EXERCISE PROMPT:
Leave out the pictures and transcribe the rest of the records exactly.

RECORDS SHOWN:

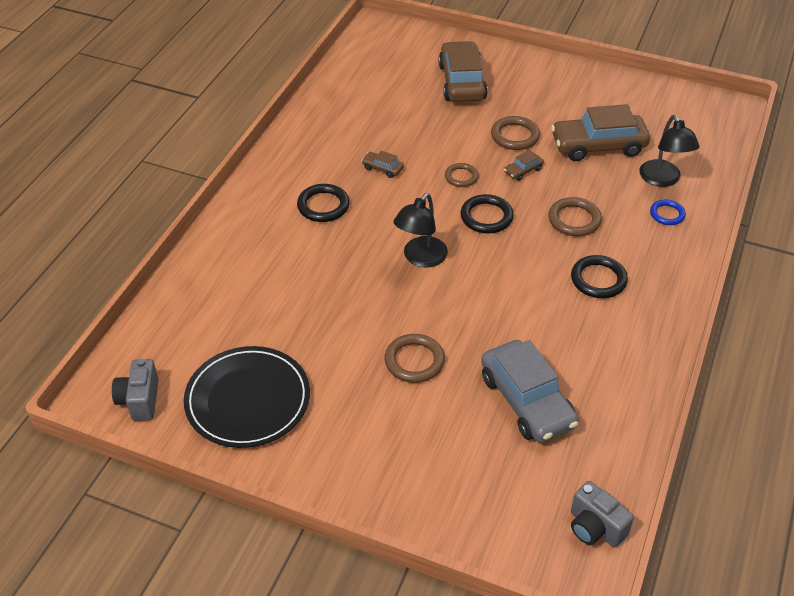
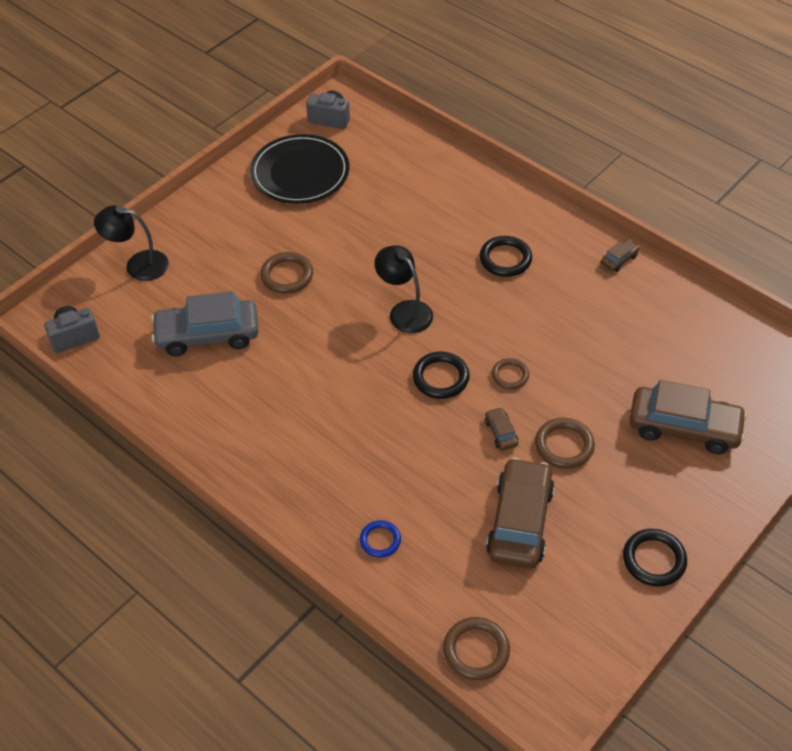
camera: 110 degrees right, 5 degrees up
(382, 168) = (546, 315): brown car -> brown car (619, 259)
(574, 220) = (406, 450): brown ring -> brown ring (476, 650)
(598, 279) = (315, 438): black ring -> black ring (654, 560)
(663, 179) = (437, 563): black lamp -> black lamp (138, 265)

RESPONSE TO THE TASK:
camera: 110 degrees right, 5 degrees up
(382, 168) = (546, 315): brown car -> brown car (619, 259)
(574, 220) = (406, 450): brown ring -> brown ring (476, 650)
(598, 279) = (315, 438): black ring -> black ring (654, 560)
(663, 179) = (437, 563): black lamp -> black lamp (138, 265)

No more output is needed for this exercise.